== Exercise brief ==
Return all the entries word for word, minus the pictures.

START Input material

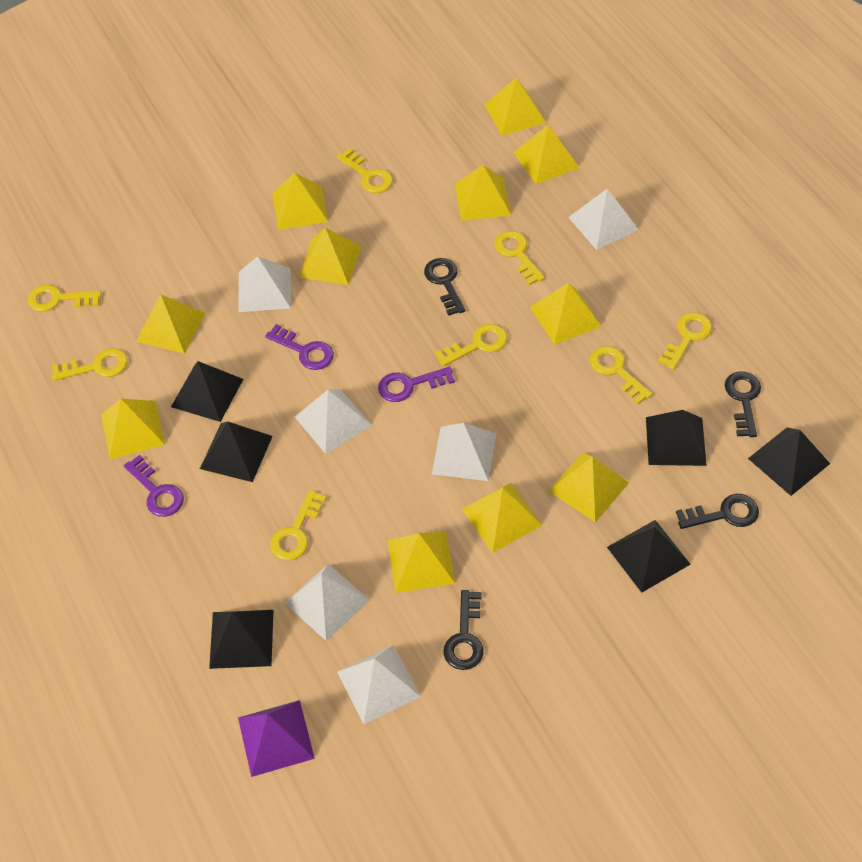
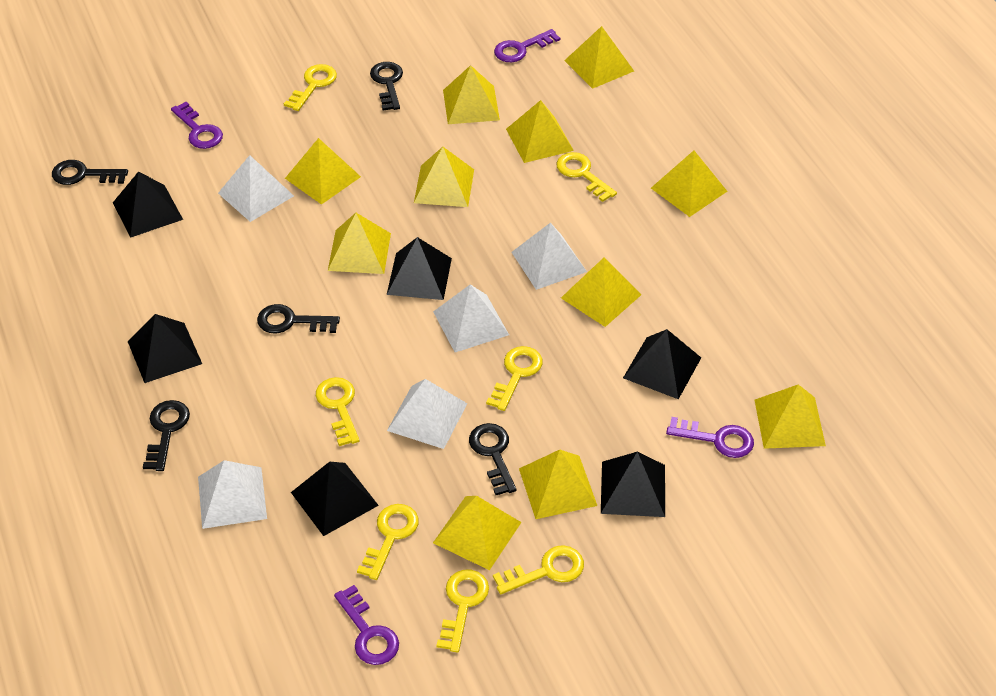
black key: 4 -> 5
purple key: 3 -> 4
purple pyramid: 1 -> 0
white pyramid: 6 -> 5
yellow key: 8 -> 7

END Input material

== Problem solution ==
black key: 4 -> 5
purple key: 3 -> 4
purple pyramid: 1 -> 0
white pyramid: 6 -> 5
yellow key: 8 -> 7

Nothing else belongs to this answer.